**Task details**
Skip the pictures and give back the rest of the listing exactly.

**Source data**
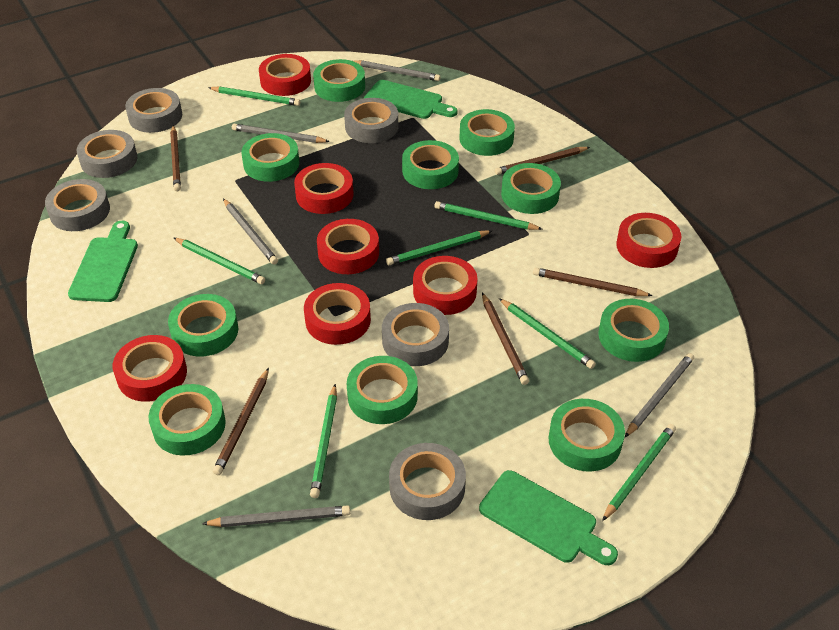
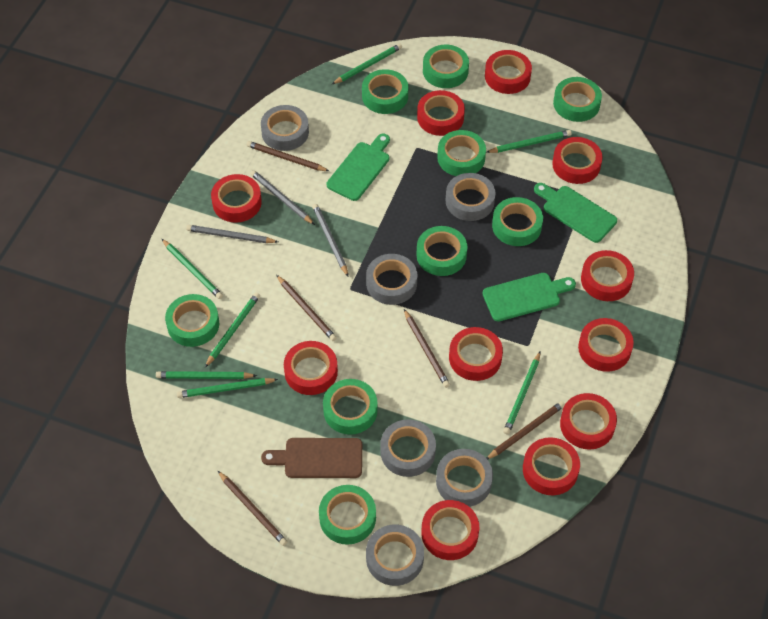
brown cutting board: 0 -> 1
green tape: 10 -> 9
grey pencil: 5 -> 3
red tape: 7 -> 11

**Task answer**
brown cutting board: 0 -> 1
green tape: 10 -> 9
grey pencil: 5 -> 3
red tape: 7 -> 11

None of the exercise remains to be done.